[Stored dataset items]
****

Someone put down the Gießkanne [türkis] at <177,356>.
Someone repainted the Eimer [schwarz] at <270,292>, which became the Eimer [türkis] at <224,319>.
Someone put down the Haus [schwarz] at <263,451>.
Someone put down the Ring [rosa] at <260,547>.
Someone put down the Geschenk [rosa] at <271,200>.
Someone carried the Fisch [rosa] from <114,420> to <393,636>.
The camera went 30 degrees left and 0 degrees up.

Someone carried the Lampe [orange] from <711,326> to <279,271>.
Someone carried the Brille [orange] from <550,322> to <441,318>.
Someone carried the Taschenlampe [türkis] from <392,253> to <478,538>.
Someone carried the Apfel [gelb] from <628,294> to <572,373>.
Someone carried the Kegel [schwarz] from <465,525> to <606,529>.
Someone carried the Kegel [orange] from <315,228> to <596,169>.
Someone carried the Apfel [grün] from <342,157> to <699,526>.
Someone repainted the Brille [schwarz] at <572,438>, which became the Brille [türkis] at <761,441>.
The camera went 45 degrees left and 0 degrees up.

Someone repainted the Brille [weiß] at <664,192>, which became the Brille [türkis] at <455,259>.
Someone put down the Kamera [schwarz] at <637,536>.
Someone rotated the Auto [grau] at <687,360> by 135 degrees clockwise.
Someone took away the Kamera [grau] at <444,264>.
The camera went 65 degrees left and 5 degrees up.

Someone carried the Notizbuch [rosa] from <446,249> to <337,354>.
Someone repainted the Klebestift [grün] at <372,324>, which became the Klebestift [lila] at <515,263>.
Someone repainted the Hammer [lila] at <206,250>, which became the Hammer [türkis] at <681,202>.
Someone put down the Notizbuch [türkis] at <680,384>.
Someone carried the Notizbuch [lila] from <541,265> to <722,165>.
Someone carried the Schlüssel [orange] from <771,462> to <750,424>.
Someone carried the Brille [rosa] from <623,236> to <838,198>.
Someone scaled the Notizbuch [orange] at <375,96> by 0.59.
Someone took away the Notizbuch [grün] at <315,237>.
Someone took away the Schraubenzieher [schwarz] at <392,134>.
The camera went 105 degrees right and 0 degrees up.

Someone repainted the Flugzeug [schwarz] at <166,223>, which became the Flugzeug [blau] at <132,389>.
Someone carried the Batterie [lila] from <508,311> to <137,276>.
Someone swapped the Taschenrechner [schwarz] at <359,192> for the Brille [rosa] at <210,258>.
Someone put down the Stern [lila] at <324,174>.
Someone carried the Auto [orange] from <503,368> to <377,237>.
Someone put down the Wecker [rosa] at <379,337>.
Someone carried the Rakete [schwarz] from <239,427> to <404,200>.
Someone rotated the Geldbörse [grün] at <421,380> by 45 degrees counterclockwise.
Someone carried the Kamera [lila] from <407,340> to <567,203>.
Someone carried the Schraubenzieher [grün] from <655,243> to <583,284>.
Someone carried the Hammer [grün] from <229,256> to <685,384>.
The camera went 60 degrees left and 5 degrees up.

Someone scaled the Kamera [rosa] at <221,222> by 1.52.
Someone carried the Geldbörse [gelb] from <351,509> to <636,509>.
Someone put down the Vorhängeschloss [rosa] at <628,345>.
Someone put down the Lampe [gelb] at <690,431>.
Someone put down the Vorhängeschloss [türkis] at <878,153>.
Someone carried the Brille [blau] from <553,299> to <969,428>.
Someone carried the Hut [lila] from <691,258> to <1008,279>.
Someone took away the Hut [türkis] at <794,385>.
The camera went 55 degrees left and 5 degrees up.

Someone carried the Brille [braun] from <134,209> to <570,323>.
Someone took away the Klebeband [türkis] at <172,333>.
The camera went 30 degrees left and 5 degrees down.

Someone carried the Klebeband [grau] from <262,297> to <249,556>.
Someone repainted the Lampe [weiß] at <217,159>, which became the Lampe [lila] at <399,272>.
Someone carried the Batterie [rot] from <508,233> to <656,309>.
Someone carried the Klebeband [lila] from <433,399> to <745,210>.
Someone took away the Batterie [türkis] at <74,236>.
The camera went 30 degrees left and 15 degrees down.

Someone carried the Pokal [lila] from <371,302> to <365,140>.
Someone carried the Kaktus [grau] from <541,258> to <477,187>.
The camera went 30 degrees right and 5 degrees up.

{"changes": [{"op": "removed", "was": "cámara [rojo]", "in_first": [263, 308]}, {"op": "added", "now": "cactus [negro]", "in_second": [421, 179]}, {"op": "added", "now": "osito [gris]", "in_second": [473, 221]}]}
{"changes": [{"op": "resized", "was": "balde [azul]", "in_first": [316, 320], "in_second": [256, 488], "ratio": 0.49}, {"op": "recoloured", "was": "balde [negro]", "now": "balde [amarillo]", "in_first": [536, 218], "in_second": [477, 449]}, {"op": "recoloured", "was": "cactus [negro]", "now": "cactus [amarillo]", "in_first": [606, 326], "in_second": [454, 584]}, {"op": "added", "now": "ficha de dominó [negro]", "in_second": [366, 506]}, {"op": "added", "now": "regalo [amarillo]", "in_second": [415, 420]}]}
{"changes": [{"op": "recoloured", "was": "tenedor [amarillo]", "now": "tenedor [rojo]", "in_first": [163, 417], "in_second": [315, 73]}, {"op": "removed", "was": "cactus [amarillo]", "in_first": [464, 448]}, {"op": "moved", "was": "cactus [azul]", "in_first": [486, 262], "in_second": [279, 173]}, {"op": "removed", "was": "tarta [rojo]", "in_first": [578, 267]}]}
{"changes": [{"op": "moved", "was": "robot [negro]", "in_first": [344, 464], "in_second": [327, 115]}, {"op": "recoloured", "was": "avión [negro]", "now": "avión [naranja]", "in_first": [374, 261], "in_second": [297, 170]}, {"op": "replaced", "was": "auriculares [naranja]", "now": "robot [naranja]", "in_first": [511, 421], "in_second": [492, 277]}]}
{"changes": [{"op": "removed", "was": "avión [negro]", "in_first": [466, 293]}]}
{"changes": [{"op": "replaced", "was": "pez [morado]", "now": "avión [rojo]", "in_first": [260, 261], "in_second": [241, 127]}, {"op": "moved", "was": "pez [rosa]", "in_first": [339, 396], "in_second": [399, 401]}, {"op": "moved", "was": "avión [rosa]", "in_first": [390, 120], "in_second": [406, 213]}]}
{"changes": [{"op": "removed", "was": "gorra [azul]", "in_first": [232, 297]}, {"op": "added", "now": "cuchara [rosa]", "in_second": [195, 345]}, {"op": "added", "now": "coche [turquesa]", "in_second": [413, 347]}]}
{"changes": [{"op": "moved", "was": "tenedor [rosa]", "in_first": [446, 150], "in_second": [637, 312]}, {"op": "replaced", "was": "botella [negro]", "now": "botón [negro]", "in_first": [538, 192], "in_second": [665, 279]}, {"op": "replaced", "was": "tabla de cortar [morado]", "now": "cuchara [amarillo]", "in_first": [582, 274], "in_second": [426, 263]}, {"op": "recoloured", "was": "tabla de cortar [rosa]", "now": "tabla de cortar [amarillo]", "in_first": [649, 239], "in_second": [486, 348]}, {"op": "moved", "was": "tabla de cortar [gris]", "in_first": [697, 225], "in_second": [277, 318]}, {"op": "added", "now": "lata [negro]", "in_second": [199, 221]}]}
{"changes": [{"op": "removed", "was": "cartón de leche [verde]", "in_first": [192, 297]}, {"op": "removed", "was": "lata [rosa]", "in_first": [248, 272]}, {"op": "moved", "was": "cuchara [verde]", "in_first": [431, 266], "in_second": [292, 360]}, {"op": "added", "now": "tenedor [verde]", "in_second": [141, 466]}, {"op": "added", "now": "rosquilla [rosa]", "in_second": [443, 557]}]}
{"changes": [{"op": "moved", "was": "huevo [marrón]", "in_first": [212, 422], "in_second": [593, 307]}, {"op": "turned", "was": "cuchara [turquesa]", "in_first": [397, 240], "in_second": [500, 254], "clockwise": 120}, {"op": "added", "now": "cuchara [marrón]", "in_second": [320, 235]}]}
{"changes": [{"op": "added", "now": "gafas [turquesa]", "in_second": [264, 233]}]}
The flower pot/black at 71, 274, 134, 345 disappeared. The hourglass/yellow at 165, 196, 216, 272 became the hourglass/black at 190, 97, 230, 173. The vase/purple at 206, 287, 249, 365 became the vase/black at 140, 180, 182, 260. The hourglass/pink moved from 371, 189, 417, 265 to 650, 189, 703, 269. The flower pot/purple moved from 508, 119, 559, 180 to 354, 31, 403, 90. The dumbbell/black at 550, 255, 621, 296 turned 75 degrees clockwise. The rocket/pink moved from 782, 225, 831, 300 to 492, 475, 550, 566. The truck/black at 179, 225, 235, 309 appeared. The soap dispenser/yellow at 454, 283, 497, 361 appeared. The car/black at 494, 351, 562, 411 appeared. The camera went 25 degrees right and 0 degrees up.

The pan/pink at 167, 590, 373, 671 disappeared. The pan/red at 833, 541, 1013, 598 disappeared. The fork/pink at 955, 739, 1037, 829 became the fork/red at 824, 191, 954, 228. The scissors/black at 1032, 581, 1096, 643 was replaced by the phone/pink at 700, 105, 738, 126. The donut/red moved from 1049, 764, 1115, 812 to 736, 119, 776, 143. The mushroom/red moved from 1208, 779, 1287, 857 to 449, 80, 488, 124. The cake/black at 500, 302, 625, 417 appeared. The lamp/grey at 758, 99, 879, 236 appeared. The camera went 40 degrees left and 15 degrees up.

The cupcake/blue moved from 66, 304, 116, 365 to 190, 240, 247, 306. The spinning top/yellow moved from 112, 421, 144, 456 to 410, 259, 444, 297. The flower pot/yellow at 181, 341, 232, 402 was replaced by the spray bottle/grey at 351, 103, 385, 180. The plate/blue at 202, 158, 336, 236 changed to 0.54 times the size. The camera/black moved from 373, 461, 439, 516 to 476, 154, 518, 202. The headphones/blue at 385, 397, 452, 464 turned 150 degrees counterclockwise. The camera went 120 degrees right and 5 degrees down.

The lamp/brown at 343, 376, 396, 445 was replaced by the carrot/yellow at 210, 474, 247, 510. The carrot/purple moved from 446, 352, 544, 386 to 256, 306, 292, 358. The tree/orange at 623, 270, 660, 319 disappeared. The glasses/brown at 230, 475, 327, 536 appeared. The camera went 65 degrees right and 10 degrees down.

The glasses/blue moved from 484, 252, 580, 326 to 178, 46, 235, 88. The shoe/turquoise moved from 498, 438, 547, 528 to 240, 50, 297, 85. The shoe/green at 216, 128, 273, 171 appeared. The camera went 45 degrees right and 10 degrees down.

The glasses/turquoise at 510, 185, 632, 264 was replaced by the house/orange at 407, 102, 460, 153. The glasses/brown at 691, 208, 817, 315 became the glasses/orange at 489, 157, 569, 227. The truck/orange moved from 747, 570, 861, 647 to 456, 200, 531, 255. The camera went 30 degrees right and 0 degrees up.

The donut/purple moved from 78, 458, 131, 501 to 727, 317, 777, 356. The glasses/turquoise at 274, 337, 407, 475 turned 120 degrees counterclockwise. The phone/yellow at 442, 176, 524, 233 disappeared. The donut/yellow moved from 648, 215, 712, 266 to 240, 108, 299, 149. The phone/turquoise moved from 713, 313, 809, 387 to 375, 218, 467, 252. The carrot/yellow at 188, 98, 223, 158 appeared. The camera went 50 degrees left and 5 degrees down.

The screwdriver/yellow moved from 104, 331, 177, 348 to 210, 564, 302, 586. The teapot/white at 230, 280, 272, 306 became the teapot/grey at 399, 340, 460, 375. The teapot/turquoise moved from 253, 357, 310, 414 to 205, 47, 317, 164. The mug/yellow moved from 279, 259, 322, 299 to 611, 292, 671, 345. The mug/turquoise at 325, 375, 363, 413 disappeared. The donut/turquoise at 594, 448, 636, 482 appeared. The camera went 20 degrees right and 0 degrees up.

****

● **Instructions to follow**
Quote every line from the beginning of the entries up to and including the line that contains "Someone carried the Fisch".

● **Task answer**
Someone put down the Gießkanne [türkis] at <177,356>.
Someone repainted the Eimer [schwarz] at <270,292>, which became the Eimer [türkis] at <224,319>.
Someone put down the Haus [schwarz] at <263,451>.
Someone put down the Ring [rosa] at <260,547>.
Someone put down the Geschenk [rosa] at <271,200>.
Someone carried the Fisch [rosa] from <114,420> to <393,636>.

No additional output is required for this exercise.